++++ Supplied records

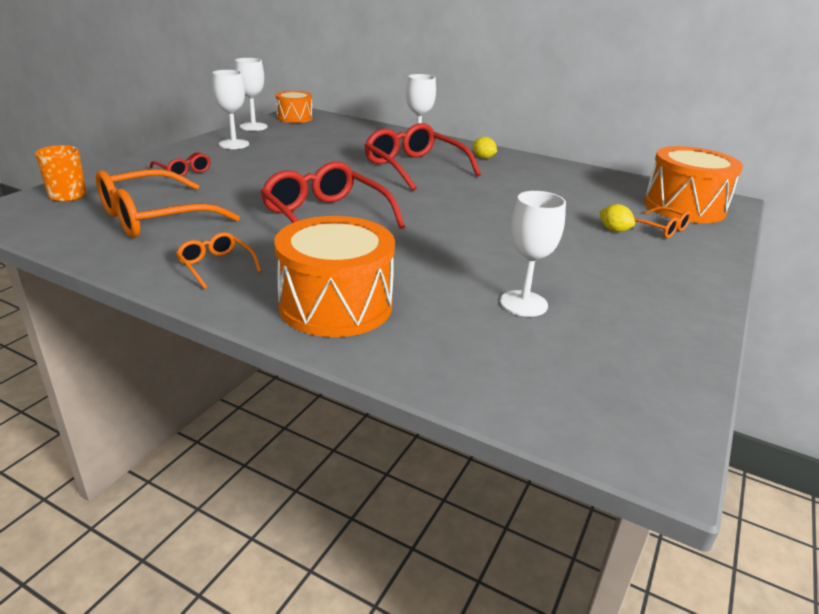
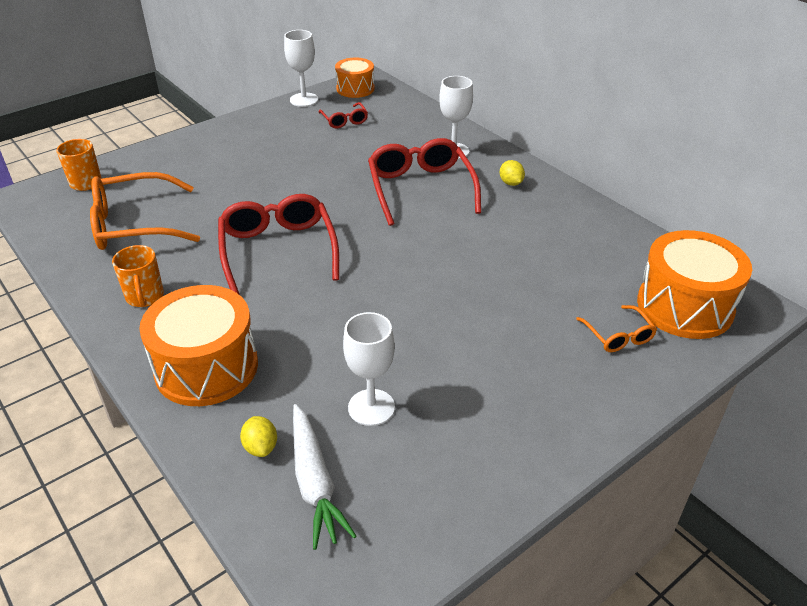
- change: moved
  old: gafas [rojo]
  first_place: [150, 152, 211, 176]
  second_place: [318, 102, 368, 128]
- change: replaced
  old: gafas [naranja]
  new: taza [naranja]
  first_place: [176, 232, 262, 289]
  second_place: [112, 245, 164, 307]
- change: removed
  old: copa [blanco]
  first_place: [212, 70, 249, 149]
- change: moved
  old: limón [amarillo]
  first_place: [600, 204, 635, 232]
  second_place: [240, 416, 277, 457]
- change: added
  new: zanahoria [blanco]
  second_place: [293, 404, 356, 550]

++++++++

Assignment -
Everything from the line with "- change: removed" to the last line of the entries is to be written out exactly; omit all earlier lines.

Result -
- change: removed
  old: copa [blanco]
  first_place: [212, 70, 249, 149]
- change: moved
  old: limón [amarillo]
  first_place: [600, 204, 635, 232]
  second_place: [240, 416, 277, 457]
- change: added
  new: zanahoria [blanco]
  second_place: [293, 404, 356, 550]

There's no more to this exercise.